Object state change records:
• • • • •

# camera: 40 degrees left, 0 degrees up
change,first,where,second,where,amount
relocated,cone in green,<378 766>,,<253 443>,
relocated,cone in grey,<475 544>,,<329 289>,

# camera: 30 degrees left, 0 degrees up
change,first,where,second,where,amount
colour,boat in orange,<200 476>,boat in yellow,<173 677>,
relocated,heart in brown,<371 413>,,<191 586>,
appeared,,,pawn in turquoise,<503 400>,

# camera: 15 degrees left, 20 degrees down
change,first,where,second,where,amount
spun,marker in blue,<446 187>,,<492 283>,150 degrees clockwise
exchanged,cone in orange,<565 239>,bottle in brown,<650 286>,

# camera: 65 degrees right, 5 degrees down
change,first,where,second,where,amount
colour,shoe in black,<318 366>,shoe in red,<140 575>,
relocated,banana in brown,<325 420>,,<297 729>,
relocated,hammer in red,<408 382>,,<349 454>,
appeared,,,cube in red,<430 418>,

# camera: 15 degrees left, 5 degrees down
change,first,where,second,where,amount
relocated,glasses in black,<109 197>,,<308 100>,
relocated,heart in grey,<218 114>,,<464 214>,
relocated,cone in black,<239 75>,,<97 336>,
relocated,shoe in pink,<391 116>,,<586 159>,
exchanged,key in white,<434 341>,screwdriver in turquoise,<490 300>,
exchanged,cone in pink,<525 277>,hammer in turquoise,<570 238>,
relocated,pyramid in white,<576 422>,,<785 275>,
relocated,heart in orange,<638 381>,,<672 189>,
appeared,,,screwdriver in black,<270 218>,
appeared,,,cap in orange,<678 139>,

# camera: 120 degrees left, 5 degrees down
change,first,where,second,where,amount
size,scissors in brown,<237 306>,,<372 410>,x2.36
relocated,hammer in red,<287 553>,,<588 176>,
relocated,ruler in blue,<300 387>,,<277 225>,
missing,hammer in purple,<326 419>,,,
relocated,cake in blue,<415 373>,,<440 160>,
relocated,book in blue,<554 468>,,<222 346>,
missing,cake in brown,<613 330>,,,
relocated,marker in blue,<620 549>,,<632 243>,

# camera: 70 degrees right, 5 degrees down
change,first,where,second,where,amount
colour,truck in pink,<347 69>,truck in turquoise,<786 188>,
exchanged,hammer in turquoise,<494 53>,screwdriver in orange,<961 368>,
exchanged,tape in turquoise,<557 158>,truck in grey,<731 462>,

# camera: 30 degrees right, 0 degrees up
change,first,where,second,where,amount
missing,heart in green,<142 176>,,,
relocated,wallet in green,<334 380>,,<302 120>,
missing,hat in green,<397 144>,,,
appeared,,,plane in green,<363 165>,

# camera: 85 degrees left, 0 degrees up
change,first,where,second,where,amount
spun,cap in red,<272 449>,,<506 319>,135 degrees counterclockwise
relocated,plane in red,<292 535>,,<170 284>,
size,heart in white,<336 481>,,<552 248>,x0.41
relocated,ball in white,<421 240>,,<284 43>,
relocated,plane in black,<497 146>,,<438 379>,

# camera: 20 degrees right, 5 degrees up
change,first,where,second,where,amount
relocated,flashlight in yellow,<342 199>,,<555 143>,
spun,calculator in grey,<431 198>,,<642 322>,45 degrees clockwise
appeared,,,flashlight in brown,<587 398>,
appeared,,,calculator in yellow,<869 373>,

• • • • •

Each line above with the word "orange" needs to be copied.

> [ANSWER TO THE PROBLEM]:
colour,boat in orange,<200 476>,boat in yellow,<173 677>,
exchanged,cone in orange,<565 239>,bottle in brown,<650 286>,
relocated,heart in orange,<638 381>,,<672 189>,
appeared,,,cap in orange,<678 139>,
exchanged,hammer in turquoise,<494 53>,screwdriver in orange,<961 368>,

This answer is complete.